_Exercise:_ Return each line of the data below exactly, omitting any pictures.

_Collected material:_
· · · · ·

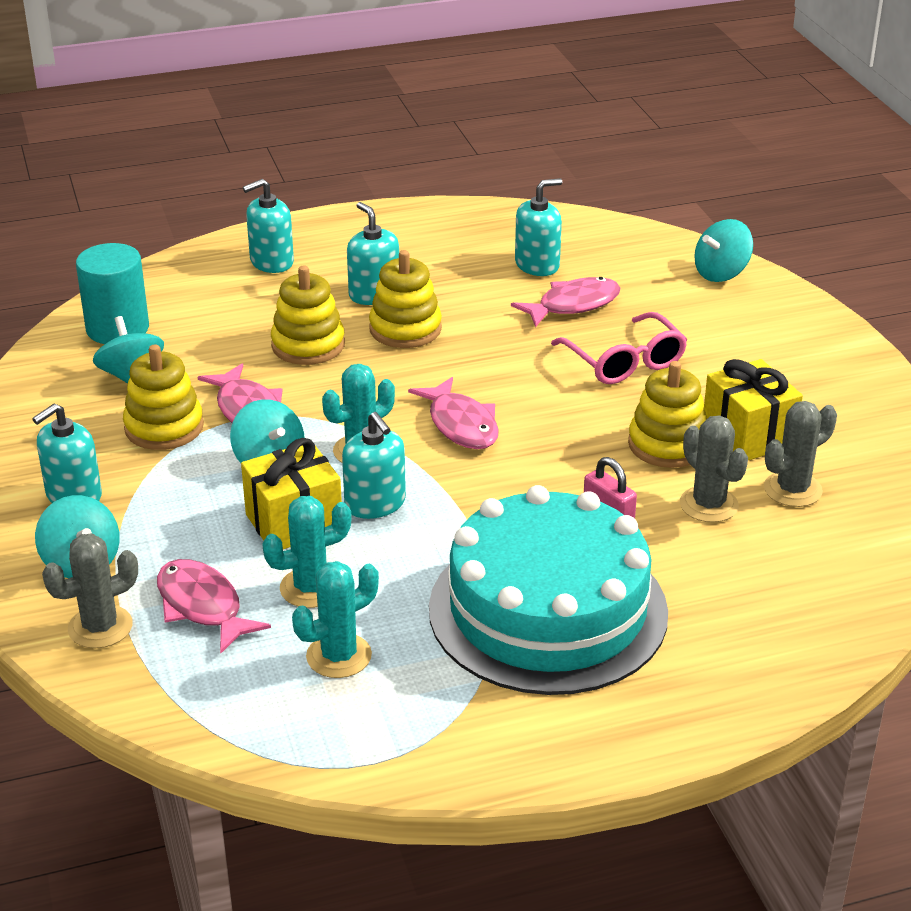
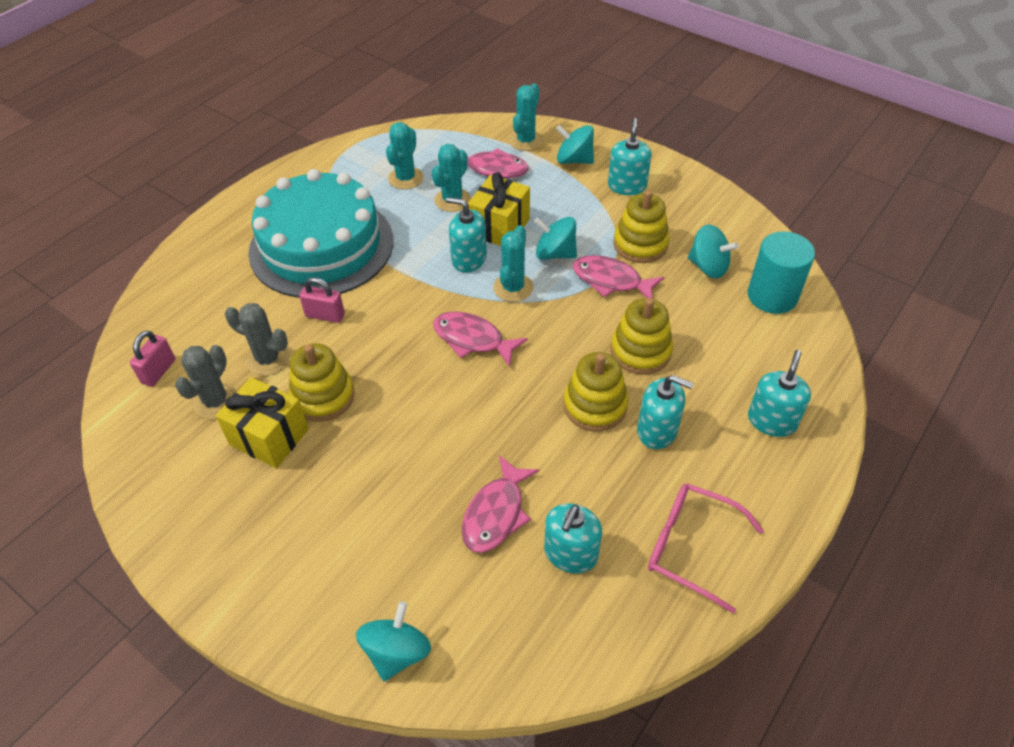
camera: 145 degrees right, 15 degrees up
(100, 627) = (526, 141): grey cactus -> turquoise cactus
(624, 362) = (406, 465): pink glasses -> pink glasses (691, 547)
(851, 549) = (158, 371): none -> pink padlock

· · · · ·

_Expected output:_
camera: 145 degrees right, 15 degrees up
(100, 627) = (526, 141): grey cactus -> turquoise cactus
(624, 362) = (406, 465): pink glasses -> pink glasses (691, 547)
(851, 549) = (158, 371): none -> pink padlock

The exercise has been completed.